> **TRY IT**
Leave the pictures out and reproduce all the entries word for word.

> **RECORDS SUPPLIED**
* * *
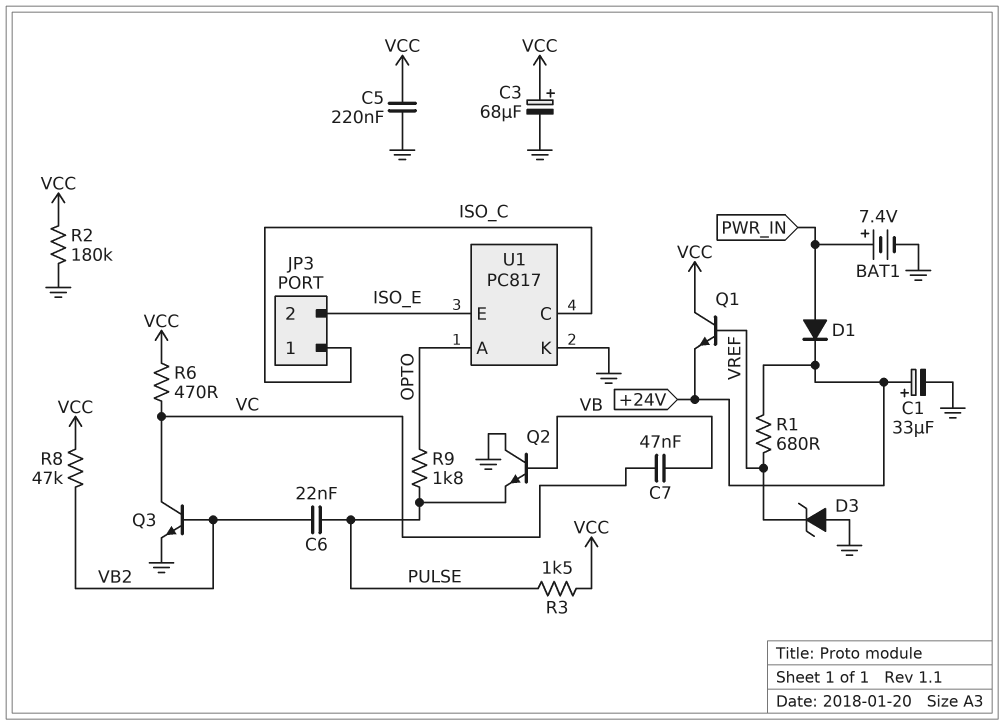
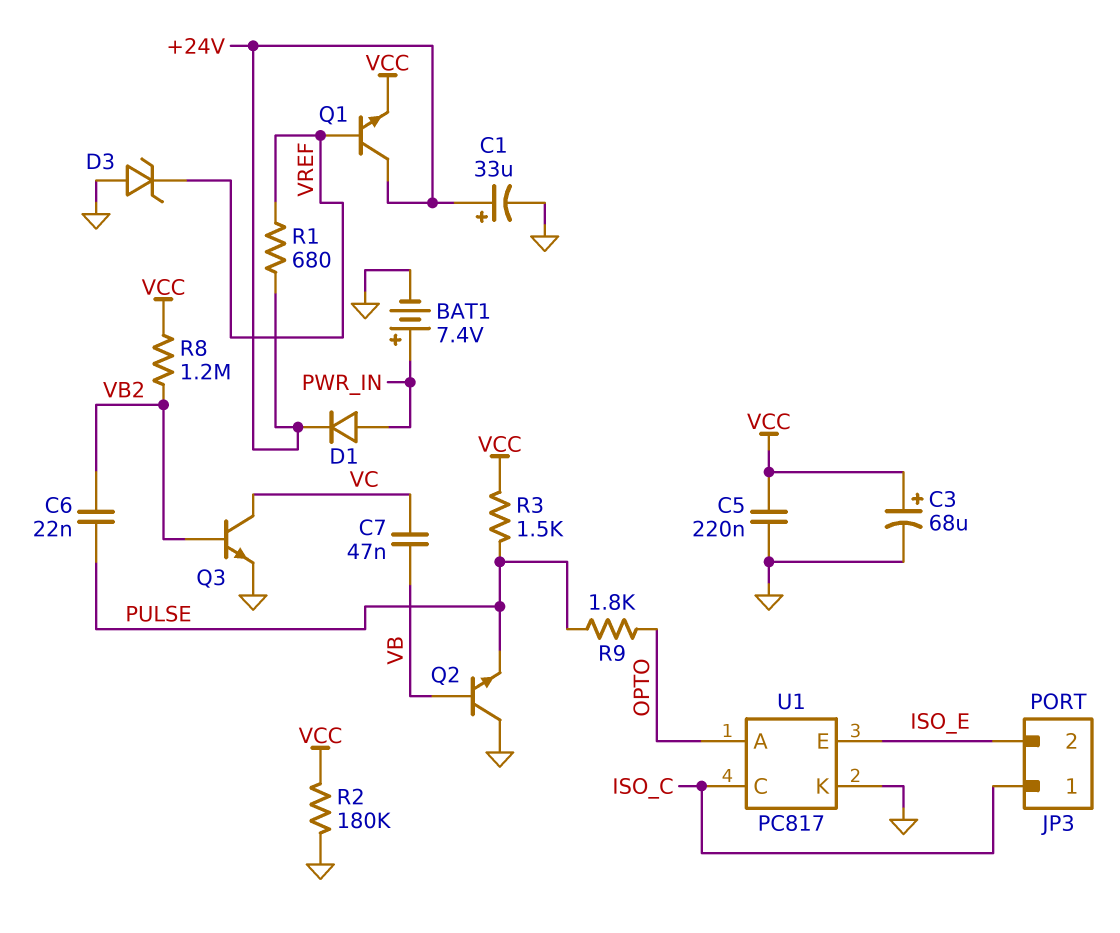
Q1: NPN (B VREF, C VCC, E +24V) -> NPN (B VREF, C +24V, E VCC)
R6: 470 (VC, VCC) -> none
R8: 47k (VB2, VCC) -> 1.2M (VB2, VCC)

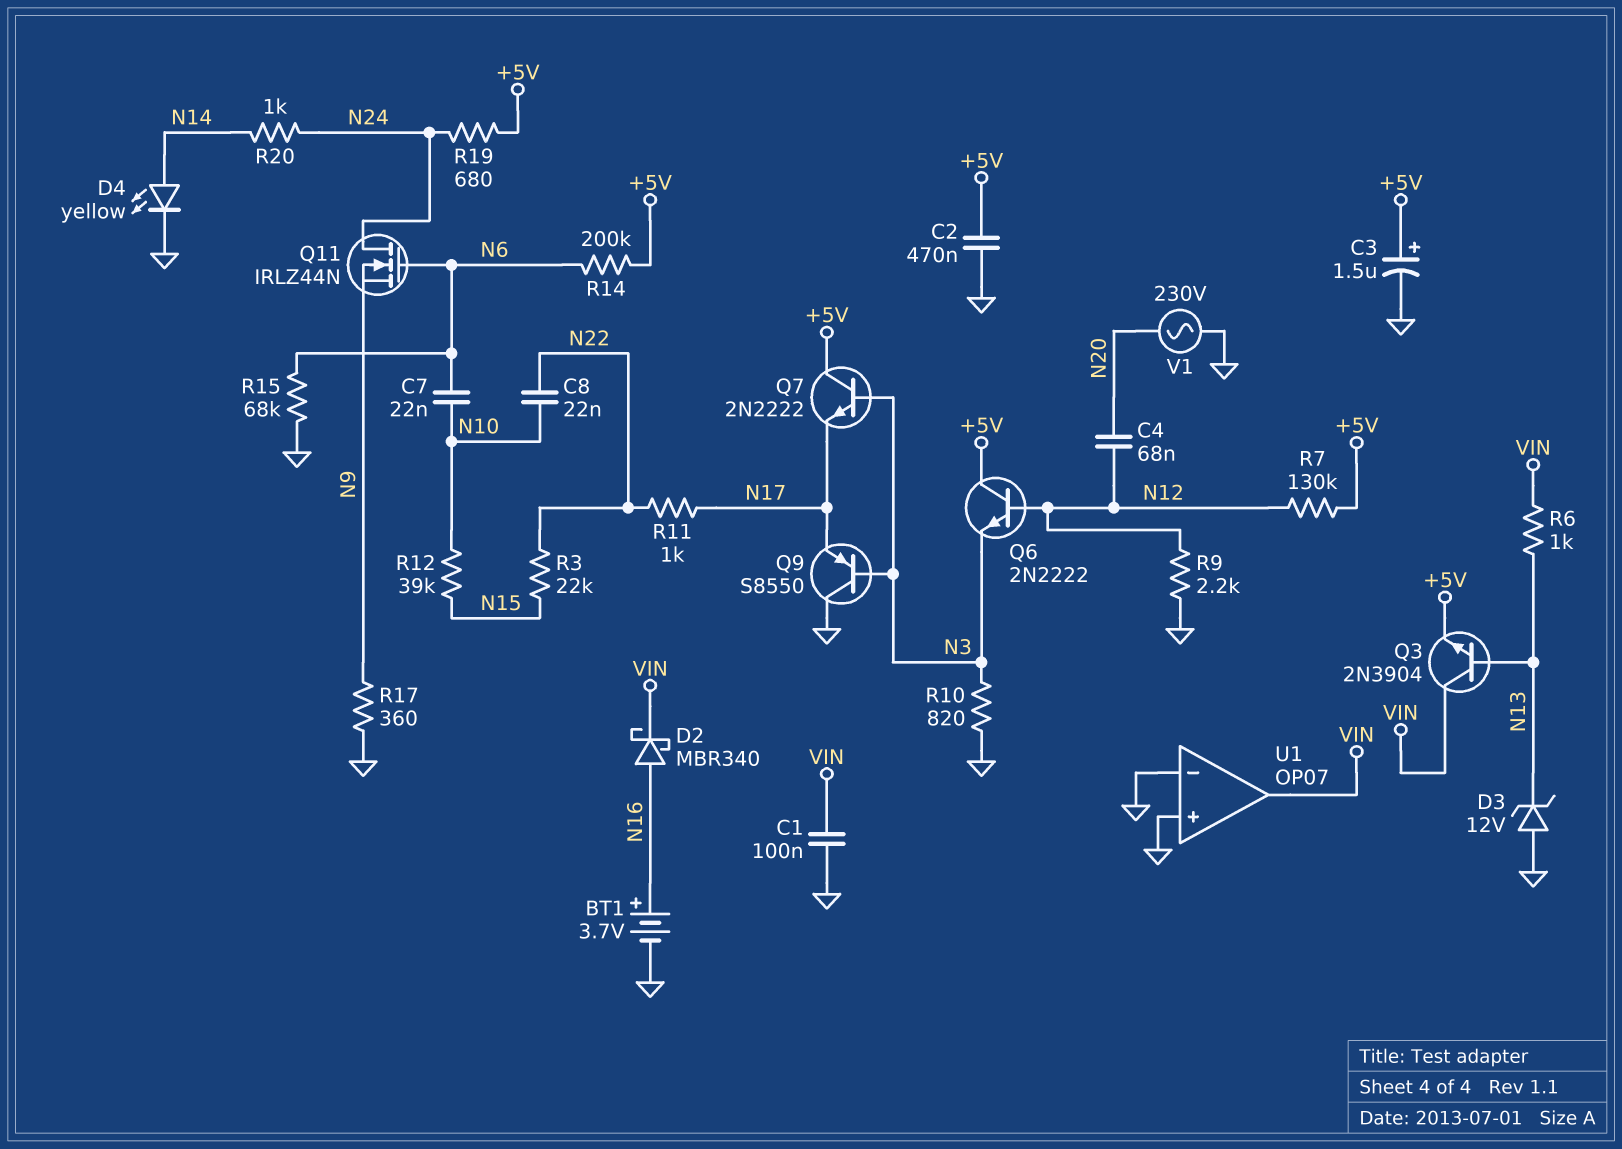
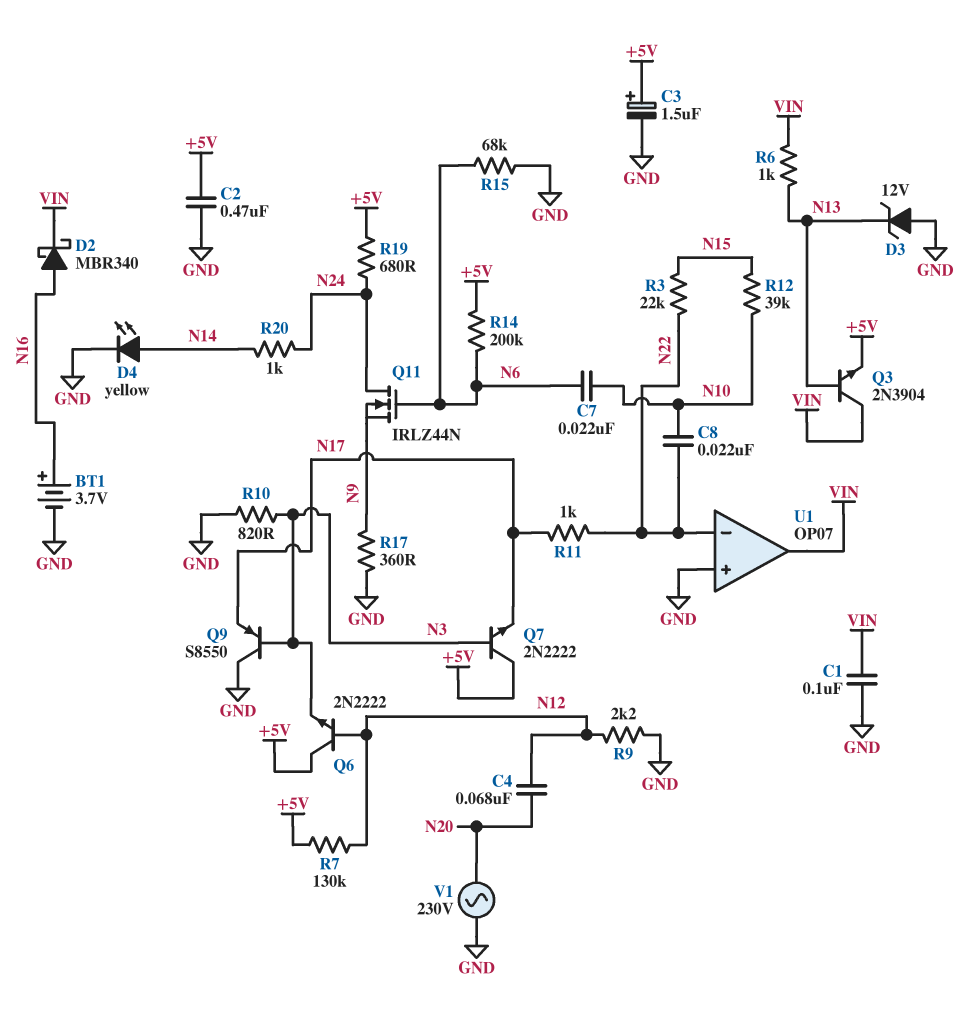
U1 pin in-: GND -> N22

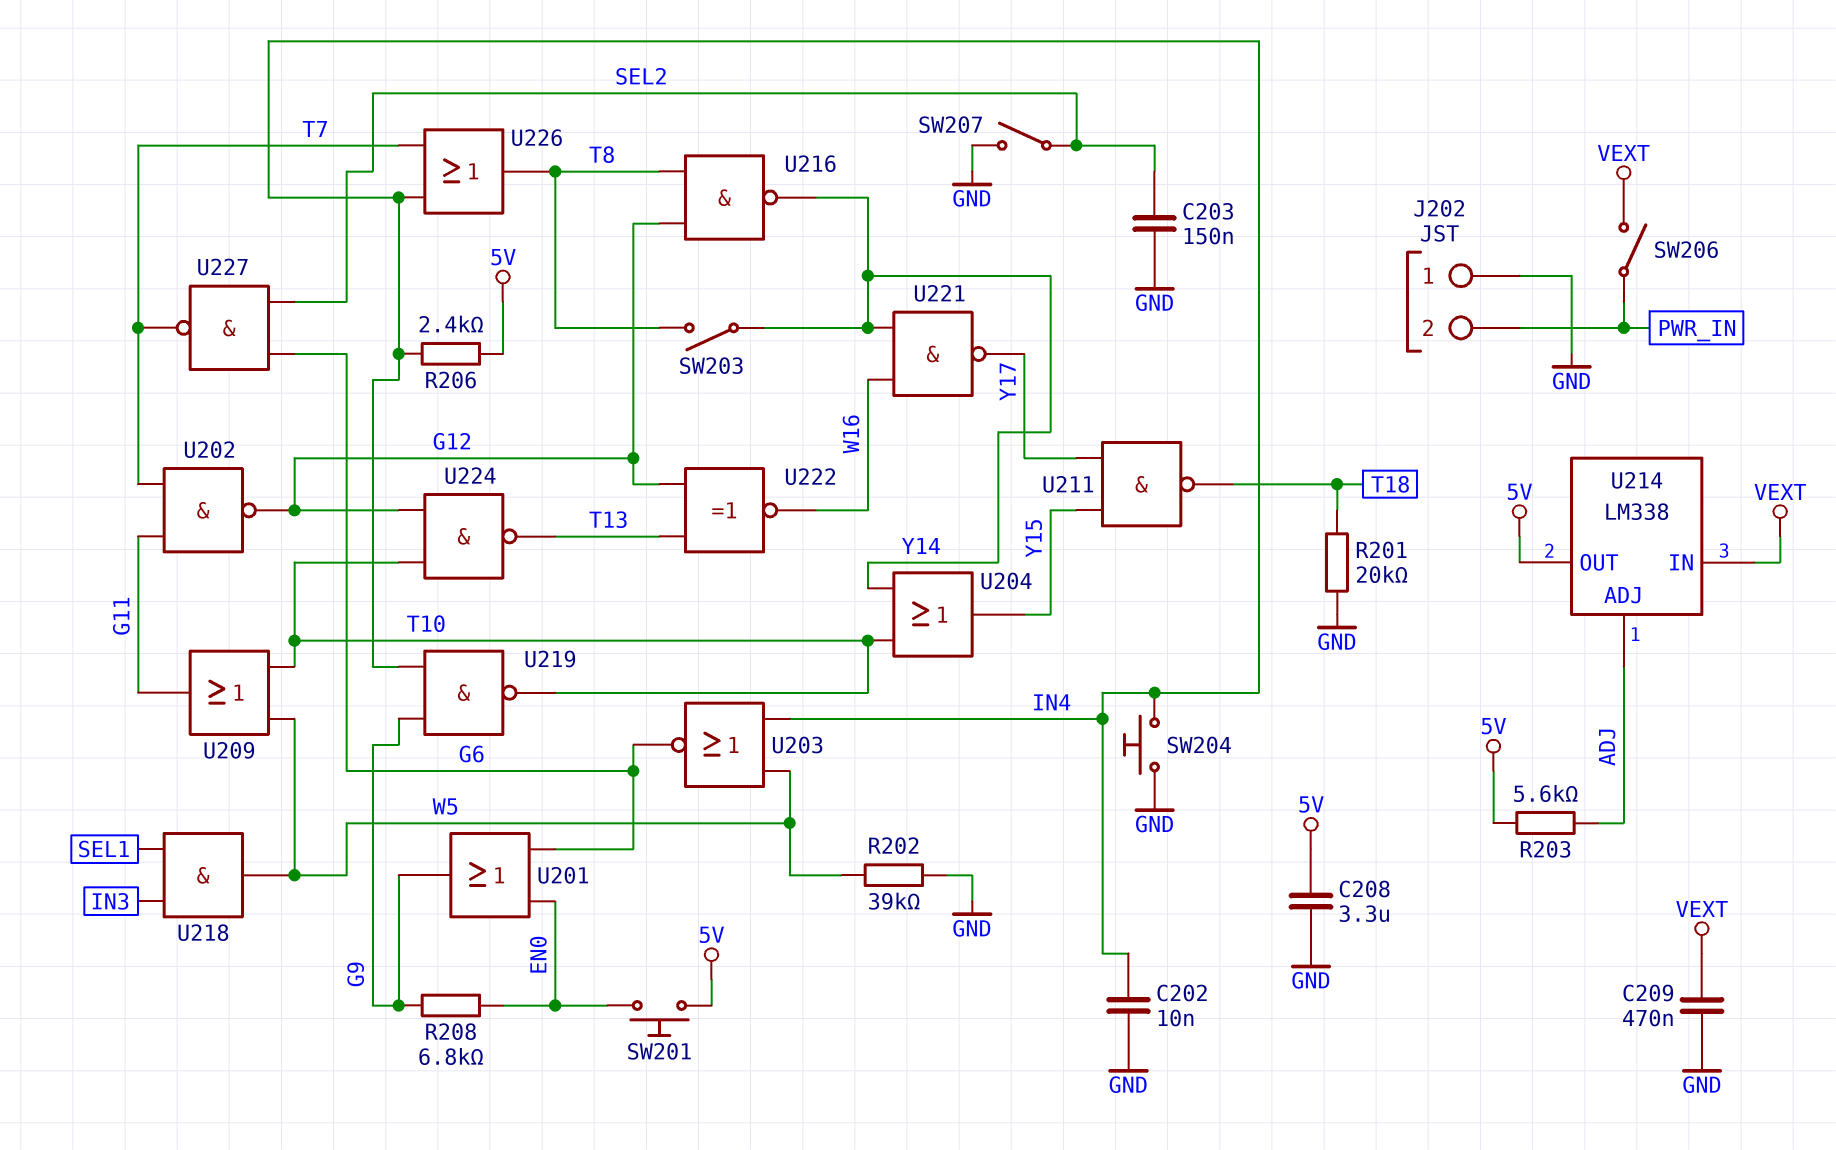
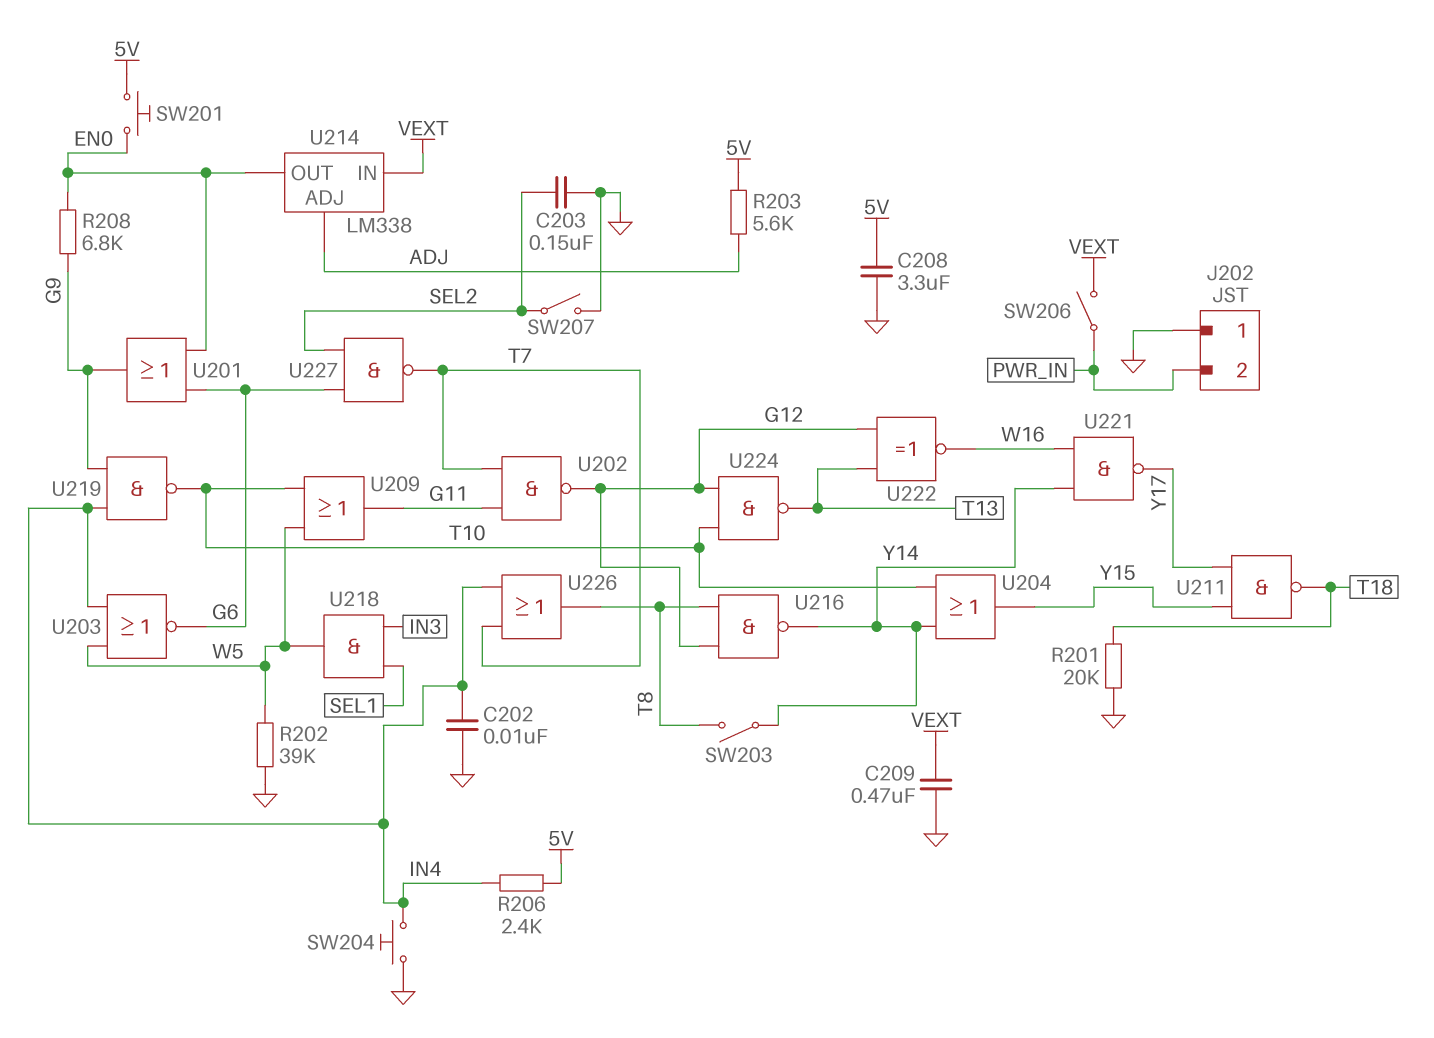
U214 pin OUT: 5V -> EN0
* * *
> **RESULT BELOW**
Q1: NPN (B VREF, C VCC, E +24V) -> NPN (B VREF, C +24V, E VCC)
R6: 470 (VC, VCC) -> none
R8: 47k (VB2, VCC) -> 1.2M (VB2, VCC)

U1 pin in-: GND -> N22

U214 pin OUT: 5V -> EN0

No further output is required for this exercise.